### JOB
Reproduce the records below verbatim, line for line, leaving out the pictures.
----------------------------------------
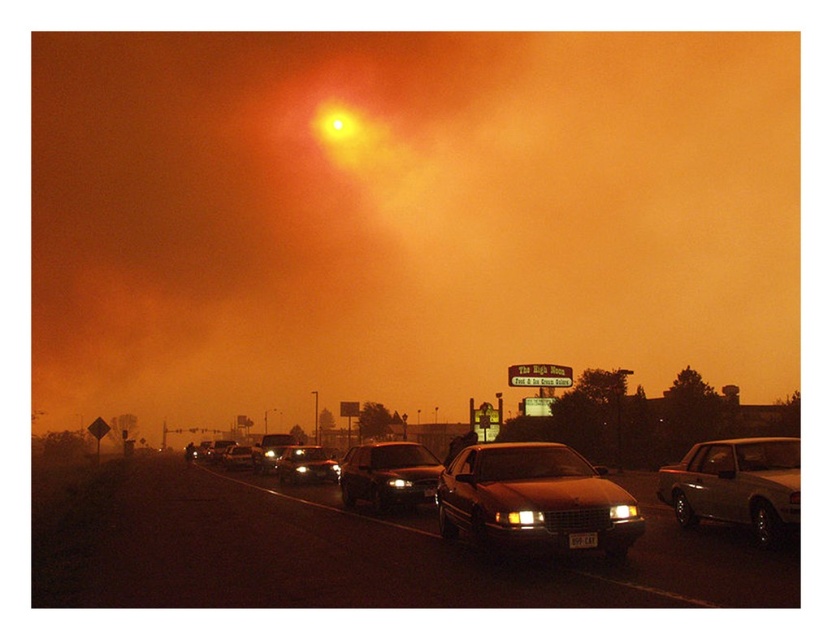
You are standing at the camera position observing the scene. A drone is flying towards the point at coordinates point (312, 461). If the drone can travel 5 meters per second, how many seconds will it take for the drone to reach that point?

The distance of point (312, 461) from camera is 31.31 meters. At a speed of 5 meters per second, the drone will take 31.31 divided by 5 equals approximately 6.26 seconds to reach the point.

You are a driver trying to navigate through the thick haze caused by the dust storm. You notice the matte glass sun at upper center and the black plastic license plate at lower center in your view. Which object is located to the left of the other?

The matte glass sun at upper center is positioned on the left side of black plastic license plate at lower center.

You are a pedestrian standing on the side of the road in this scene. You need to cross the road to reach a store across. The road is busy with traffic, including the smokey metallic car at center and the shiny silver sedan at center. Given that the distance between these two vehicles is 9.52 meters, can you safely cross the road between them without getting hit?

The distance between the smokey metallic car at center and the shiny silver sedan at center is 9.52 meters. Since this distance is sufficient for a pedestrian to cross safely, assuming the vehicles remain stationary or moving slowly, you can cross between them without getting hit.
----------------------------------------
### REPLY
You are standing at the camera position observing the scene. A drone is flying towards the point at coordinates point (312, 461). If the drone can travel 5 meters per second, how many seconds will it take for the drone to reach that point?

The distance of point (312, 461) from camera is 31.31 meters. At a speed of 5 meters per second, the drone will take 31.31 divided by 5 equals approximately 6.26 seconds to reach the point.

You are a driver trying to navigate through the thick haze caused by the dust storm. You notice the matte glass sun at upper center and the black plastic license plate at lower center in your view. Which object is located to the left of the other?

The matte glass sun at upper center is positioned on the left side of black plastic license plate at lower center.

You are a pedestrian standing on the side of the road in this scene. You need to cross the road to reach a store across. The road is busy with traffic, including the smokey metallic car at center and the shiny silver sedan at center. Given that the distance between these two vehicles is 9.52 meters, can you safely cross the road between them without getting hit?

The distance between the smokey metallic car at center and the shiny silver sedan at center is 9.52 meters. Since this distance is sufficient for a pedestrian to cross safely, assuming the vehicles remain stationary or moving slowly, you can cross between them without getting hit.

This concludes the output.